## PROMPT
Look below for the line containing "green square: (385, 116)" and the line containing "purple semicircle: (51, 85)", then set down both and every line between them exactly, without pictures.

####

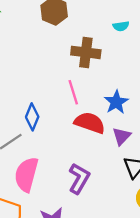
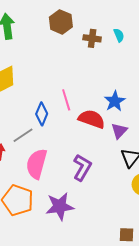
cyan semicircle: (121, 26) -> (119, 35), turned -104
brown cross: (86, 52) -> (92, 38), moved, size x0.7
pink line: (73, 92) -> (66, 100), moved

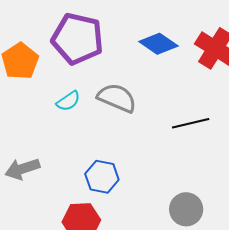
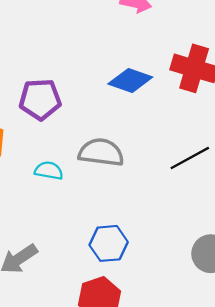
purple pentagon: (78, 39) -> (40, 99), size x0.7
cyan semicircle: (68, 101) -> (49, 171), turned -120

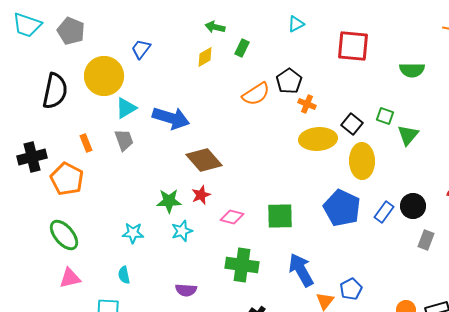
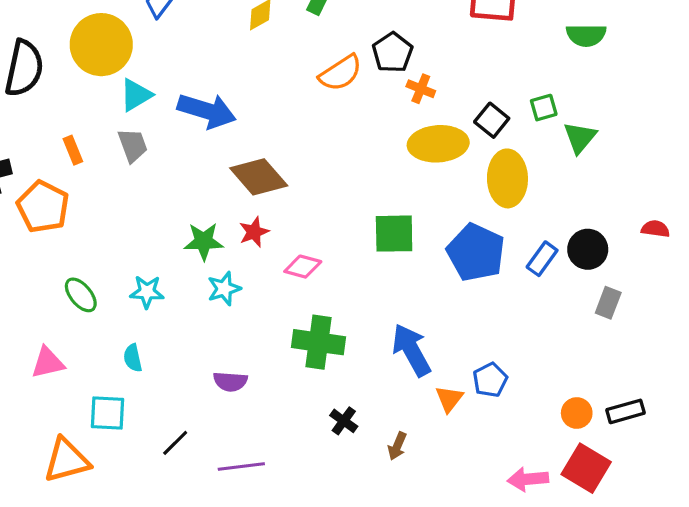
green square: (385, 116) -> (544, 108), turned -36
green square: (280, 216) -> (394, 234), moved
green ellipse: (64, 235) -> (81, 295), moved, size x0.7

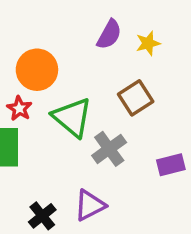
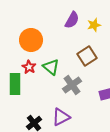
red star: (19, 108) -> (29, 67), moved
green triangle: (72, 117) -> (51, 67), size x0.7

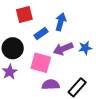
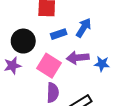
purple semicircle: (51, 85) -> (53, 93), turned 78

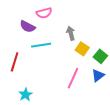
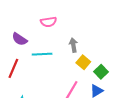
purple semicircle: (27, 26) -> (20, 39), moved

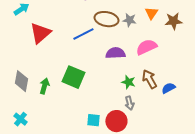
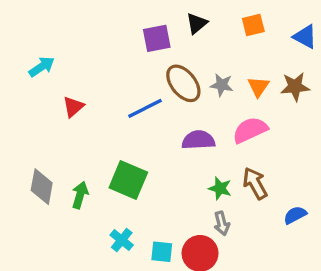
orange triangle: (151, 13) -> (258, 87), moved
brown ellipse: (106, 19) -> (183, 83), turned 40
red triangle: (40, 33) -> (73, 107), size x0.6
blue semicircle: (168, 88) -> (295, 215), moved
cyan cross: (20, 119) -> (122, 240), moved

####

## YOUR SOLUTION
green square: (385, 116) -> (544, 108), turned -36
green square: (280, 216) -> (394, 234), moved
green ellipse: (64, 235) -> (81, 295), moved, size x0.7

red star: (19, 108) -> (29, 67), moved
green triangle: (72, 117) -> (51, 67), size x0.7

purple semicircle: (51, 85) -> (53, 93), turned 78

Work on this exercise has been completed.